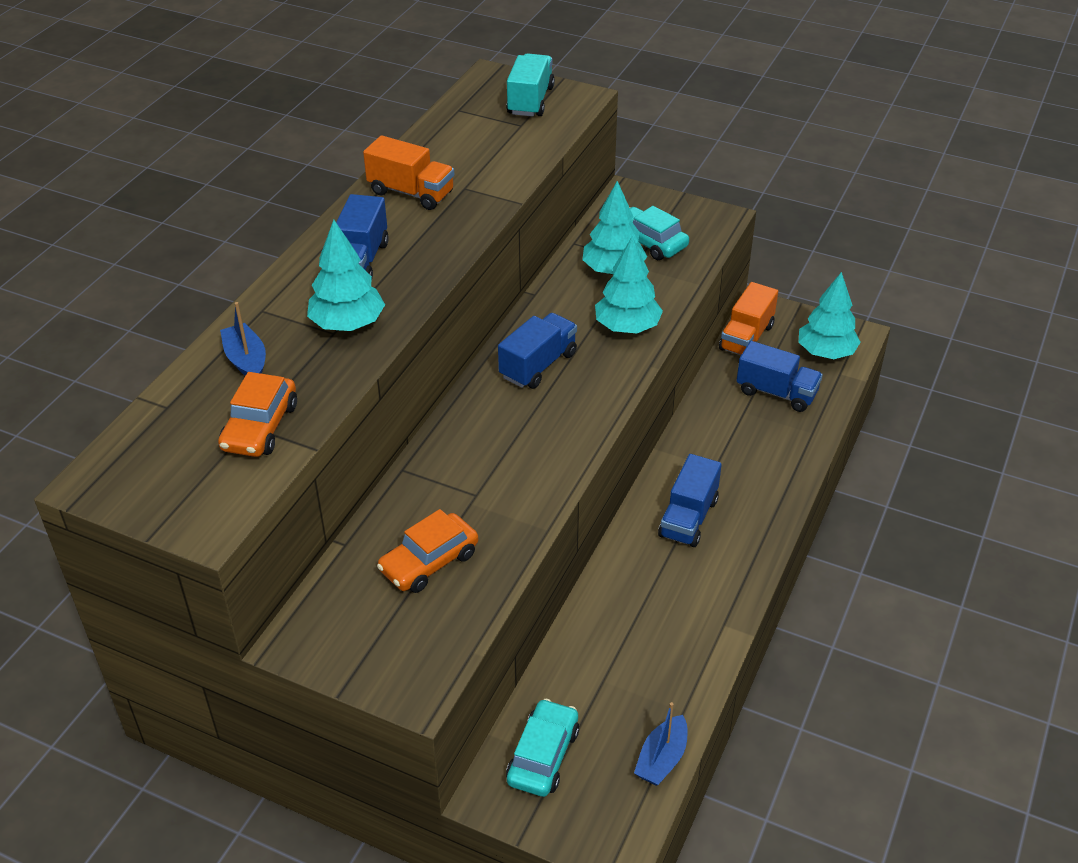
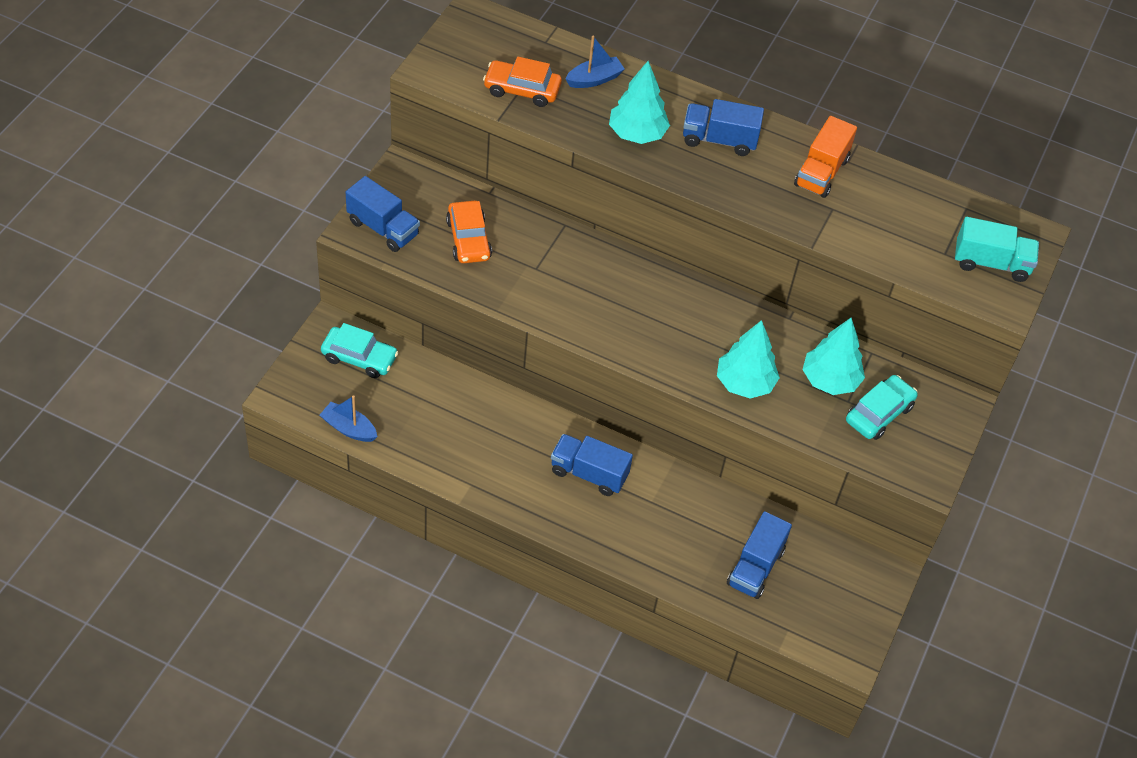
camera: 85 degrees right, 10 degrees up
(429, 562) = (468, 239): orange car -> orange car turned 150 degrees counterclockwise
(538, 365) = (689, 315): blue truck -> blue truck (383, 228)
(746, 337) = (838, 553): orange truck -> none
(826, 352) = (819, 622): turquoise tree -> none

- - - - - - -

- **TASK STATEMENT**
Please print all the entries exactly as written, but drop the pictures.

- **SOLVED EXERCISE**
camera: 85 degrees right, 10 degrees up
(429, 562) = (468, 239): orange car -> orange car turned 150 degrees counterclockwise
(538, 365) = (689, 315): blue truck -> blue truck (383, 228)
(746, 337) = (838, 553): orange truck -> none
(826, 352) = (819, 622): turquoise tree -> none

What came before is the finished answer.